◆ **Data supplied**

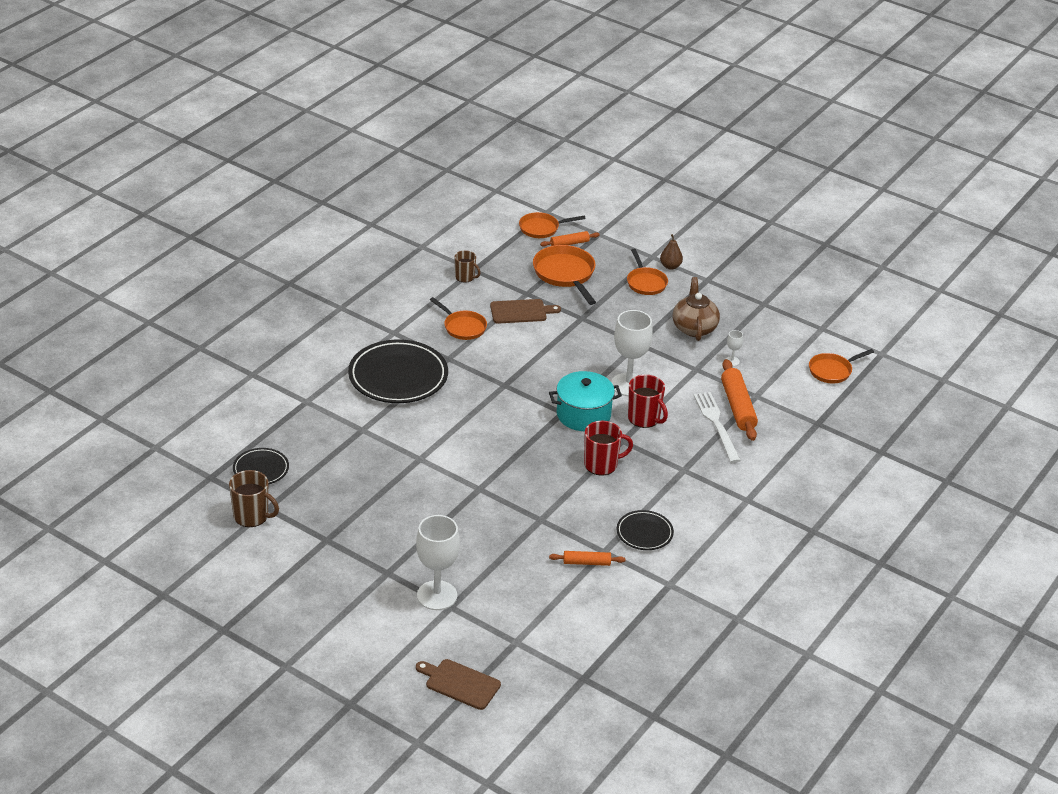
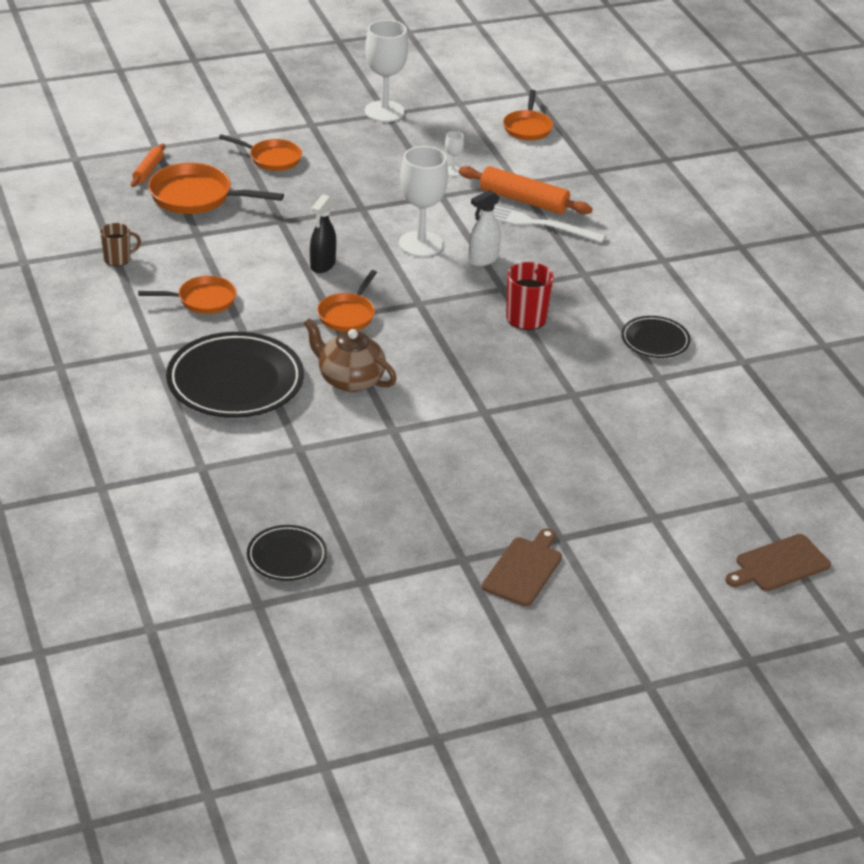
camera: 55 degrees left, 0 degrees up
brown mug [229,470,279,527] -> none
white goblet [416,515,460,610] -> white goblet moved to [365,20,408,122]
brown cutting board [490,299,561,324] -> brown cutting board moved to [482,528,562,606]
orange pan [519,212,586,238] -> orange pan moved to [317,270,377,332]
turquoise pot [549,371,622,431] -> none
orange rolling pin [549,551,626,566] -> none
red mug [628,375,668,428] -> white spray bottle [469,190,501,266]
brown pear [660,234,683,270] -> none
brown teapot [673,277,720,341] -> brown teapot moved to [304,318,397,392]
none -> black spray bottle [310,194,336,273]

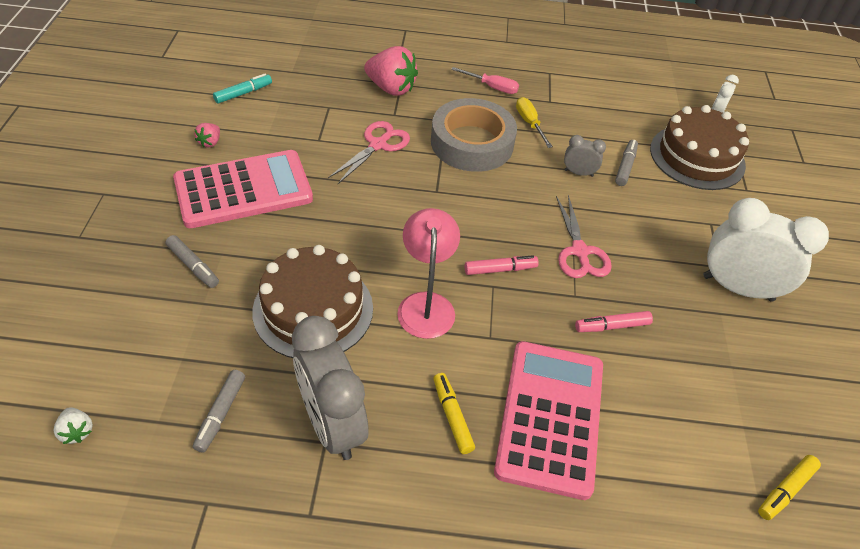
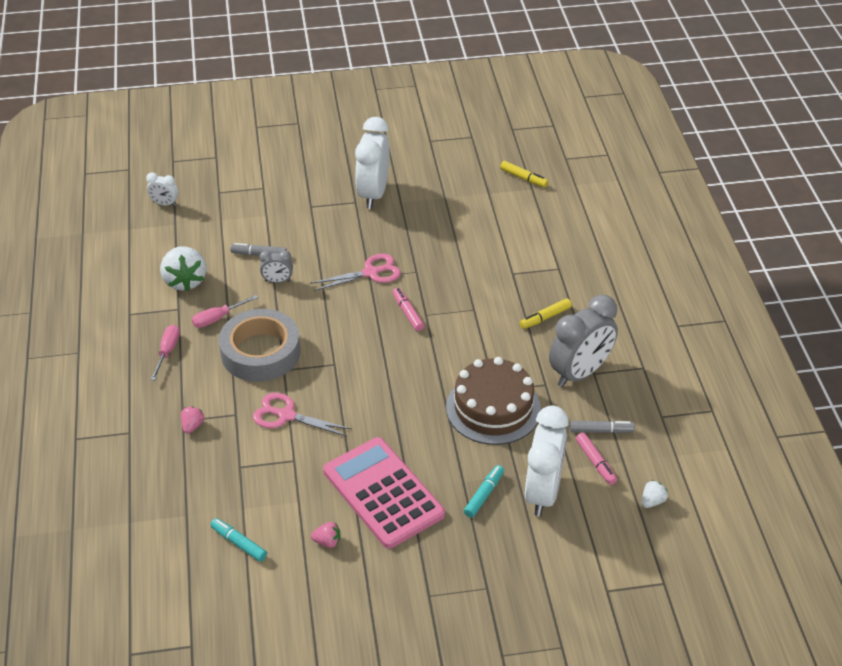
camera: 100 degrees left, 5 degrees down
grey marker [165,235,219,288] -> turquoise marker [464,465,504,518]
pink strawberry [364,46,418,96] -> pink strawberry [181,406,204,434], size x0.48
pink lamp [397,208,460,339] -> none
pink calculator [494,341,603,500] -> none
yellow screwdriver [516,97,553,148] -> pink screwdriver [192,295,258,328]
grey clock [564,135,606,177] -> grey clock turned 90 degrees counterclockwise [259,251,293,283]
pink marker [575,311,653,332] -> pink marker moved to [576,433,617,485]
brown cake [650,105,749,190] -> none
none -> white strawberry [160,246,206,291]
none -> white clock [525,406,569,516]

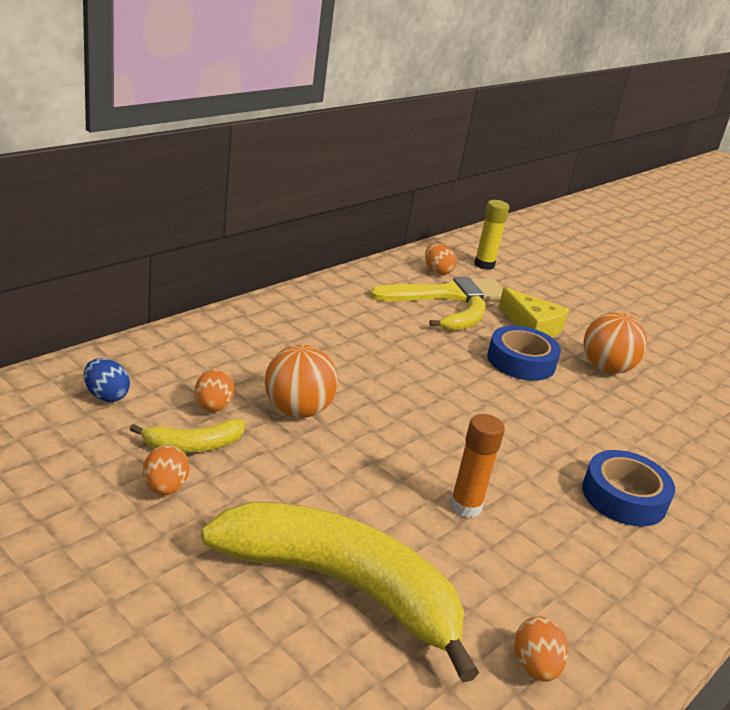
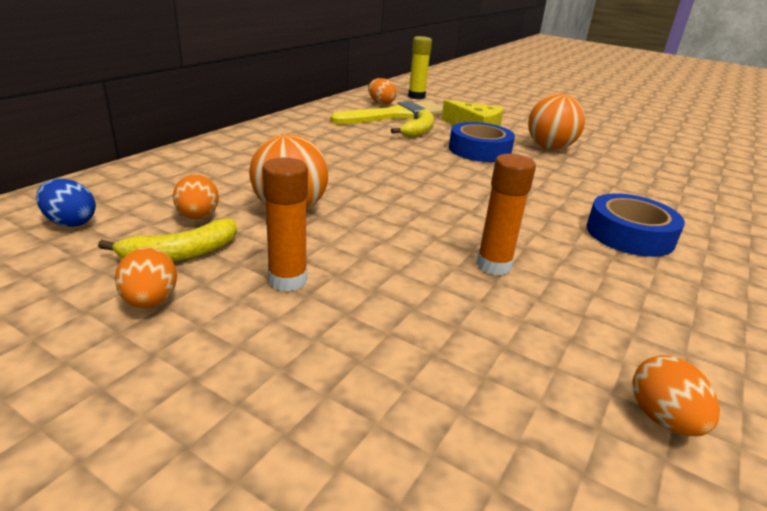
camera: 10 degrees left, 0 degrees up
yellow banana [201,502,479,683] -> none
none -> orange glue stick [262,157,308,292]

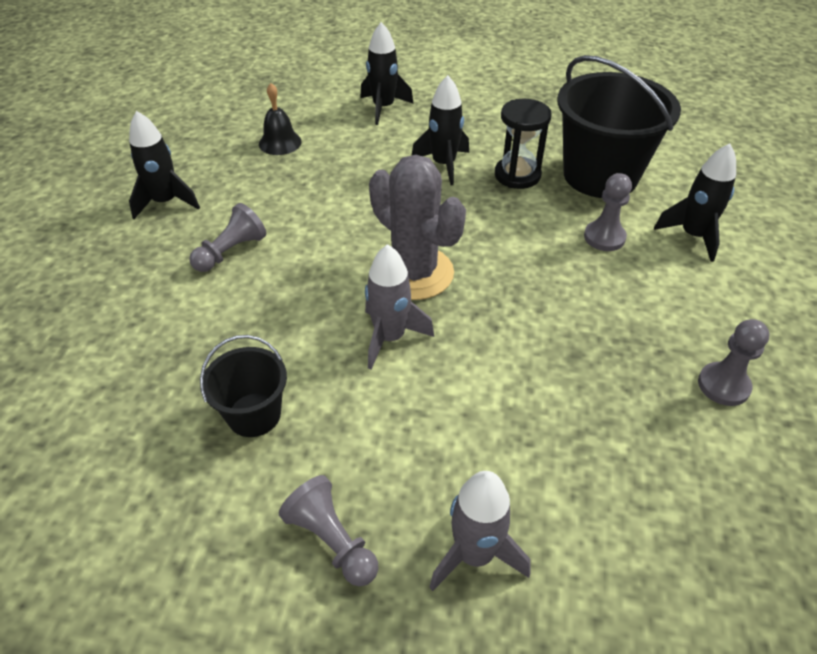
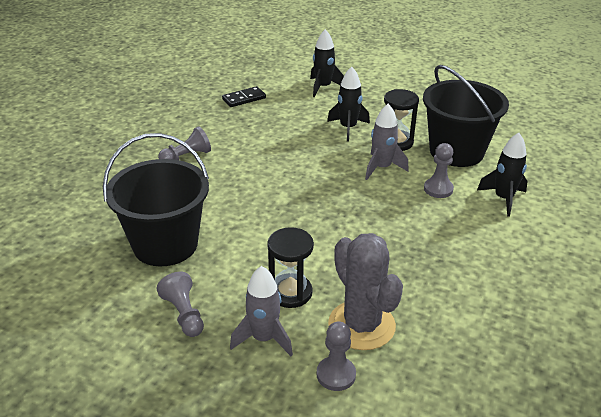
camera: 15 degrees right, 10 degrees down
black rocket [129,111,200,219] -> none
black bucket [200,335,287,437] -> black bucket [103,133,209,267], size x1.93
black bell [259,83,302,155] -> black domino [222,86,266,107]
grey rocket [365,244,434,370] -> grey rocket moved to [365,104,409,180]
grey cactus [369,155,466,300] -> grey cactus moved to [328,233,403,350]
grey pawn [698,319,769,406] -> grey pawn moved to [317,321,356,391]
none -> black hourglass [267,227,314,308]

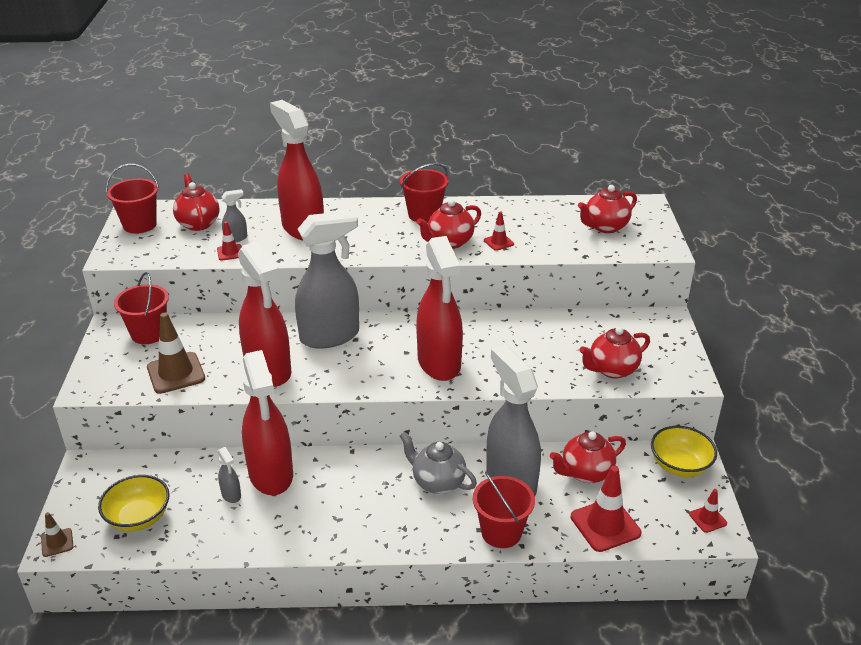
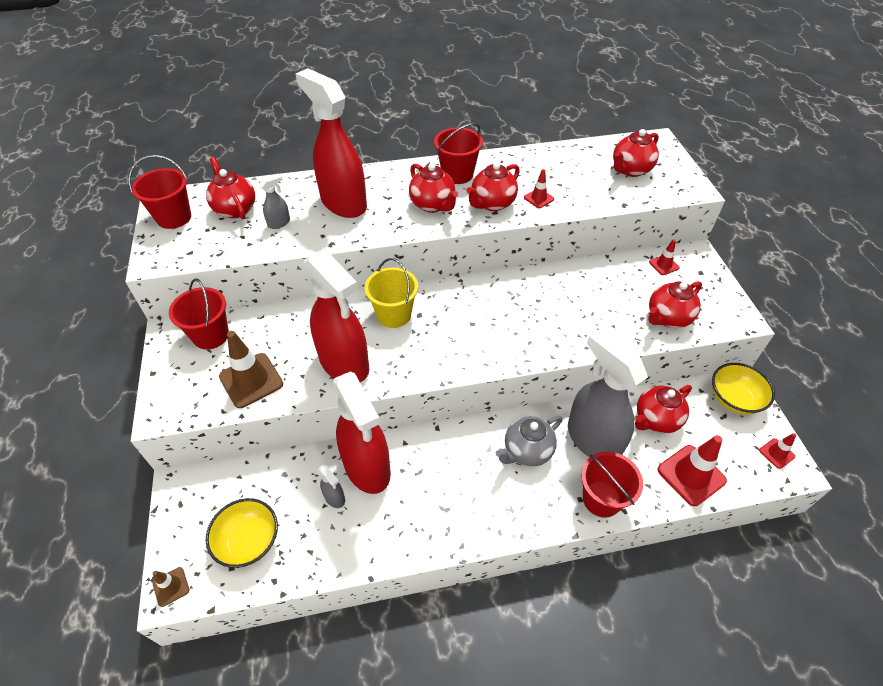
camera: 10 degrees left, 15 degrees up
red traffic cone [217,221,242,261] -> red traffic cone moved to [649,239,680,275]
grey spray bottle [295,210,359,349] -> yellow bucket [365,258,418,328]
grey teapot [400,432,477,494] -> grey teapot turned 60 degrees counterclockwise [496,415,562,467]
red spray bottle [416,236,463,381] -> none
none -> red teapot [409,163,458,213]

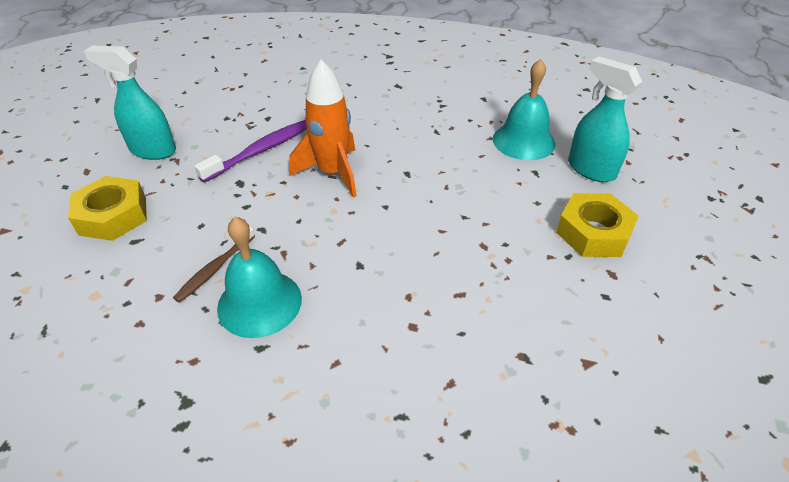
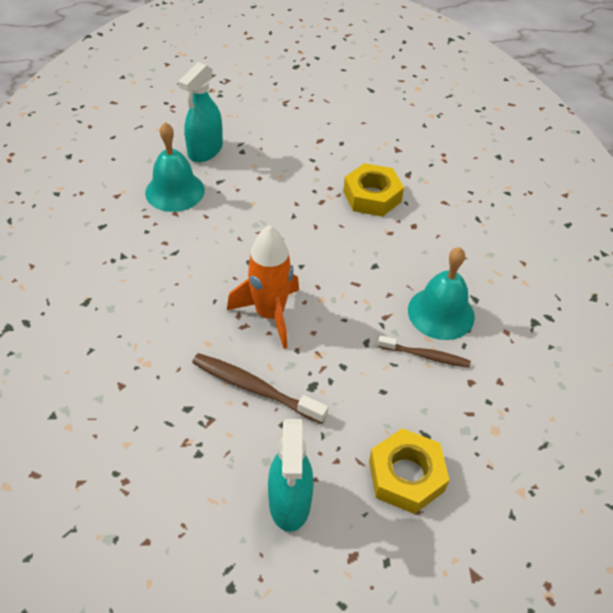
camera: 110 degrees left, 5 degrees up
purple toothbrush [194,120,307,182] -> brown toothbrush [192,353,328,424]
yellow nut [556,193,639,257] -> yellow nut moved to [343,163,404,217]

◆ **Task prompt**
Your reply should consist solely of the lines above, from the opening line through the line with "brown teapot [673,277,720,341]", reproduced exactly and without pictures.

◆ **Answer for the task**
camera: 55 degrees left, 0 degrees up
brown mug [229,470,279,527] -> none
white goblet [416,515,460,610] -> white goblet moved to [365,20,408,122]
brown cutting board [490,299,561,324] -> brown cutting board moved to [482,528,562,606]
orange pan [519,212,586,238] -> orange pan moved to [317,270,377,332]
turquoise pot [549,371,622,431] -> none
orange rolling pin [549,551,626,566] -> none
red mug [628,375,668,428] -> white spray bottle [469,190,501,266]
brown pear [660,234,683,270] -> none
brown teapot [673,277,720,341] -> brown teapot moved to [304,318,397,392]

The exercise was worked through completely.